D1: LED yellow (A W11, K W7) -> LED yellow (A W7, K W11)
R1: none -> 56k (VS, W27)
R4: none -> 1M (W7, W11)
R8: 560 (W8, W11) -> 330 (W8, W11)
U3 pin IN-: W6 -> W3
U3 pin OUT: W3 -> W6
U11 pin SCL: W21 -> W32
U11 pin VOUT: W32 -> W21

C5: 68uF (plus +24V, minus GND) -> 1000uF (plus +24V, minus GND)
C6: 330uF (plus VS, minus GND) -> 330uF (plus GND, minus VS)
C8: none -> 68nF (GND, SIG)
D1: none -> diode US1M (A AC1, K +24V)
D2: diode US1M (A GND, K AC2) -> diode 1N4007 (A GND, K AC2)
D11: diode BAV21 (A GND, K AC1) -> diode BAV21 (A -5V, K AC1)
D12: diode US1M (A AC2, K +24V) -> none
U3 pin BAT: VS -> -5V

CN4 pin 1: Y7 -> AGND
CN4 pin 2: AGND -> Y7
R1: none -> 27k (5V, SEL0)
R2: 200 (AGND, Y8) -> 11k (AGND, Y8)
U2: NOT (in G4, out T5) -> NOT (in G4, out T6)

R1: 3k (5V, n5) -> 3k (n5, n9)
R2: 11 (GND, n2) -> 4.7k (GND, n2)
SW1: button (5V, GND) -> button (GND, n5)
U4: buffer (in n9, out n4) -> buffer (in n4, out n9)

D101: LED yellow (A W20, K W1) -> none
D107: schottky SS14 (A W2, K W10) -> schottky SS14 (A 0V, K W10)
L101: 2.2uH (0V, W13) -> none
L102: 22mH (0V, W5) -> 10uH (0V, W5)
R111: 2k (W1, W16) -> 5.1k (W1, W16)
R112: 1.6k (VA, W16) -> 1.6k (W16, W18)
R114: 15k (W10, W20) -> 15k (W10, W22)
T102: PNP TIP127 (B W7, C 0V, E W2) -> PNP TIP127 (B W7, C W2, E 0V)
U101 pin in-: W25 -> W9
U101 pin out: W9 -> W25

====

> [Description of the task]
Using the records above, repeat exactly the lines from the first one through the line with "C6: 330uF (plus".

> [Task solution]
D1: LED yellow (A W11, K W7) -> LED yellow (A W7, K W11)
R1: none -> 56k (VS, W27)
R4: none -> 1M (W7, W11)
R8: 560 (W8, W11) -> 330 (W8, W11)
U3 pin IN-: W6 -> W3
U3 pin OUT: W3 -> W6
U11 pin SCL: W21 -> W32
U11 pin VOUT: W32 -> W21

C5: 68uF (plus +24V, minus GND) -> 1000uF (plus +24V, minus GND)
C6: 330uF (plus VS, minus GND) -> 330uF (plus GND, minus VS)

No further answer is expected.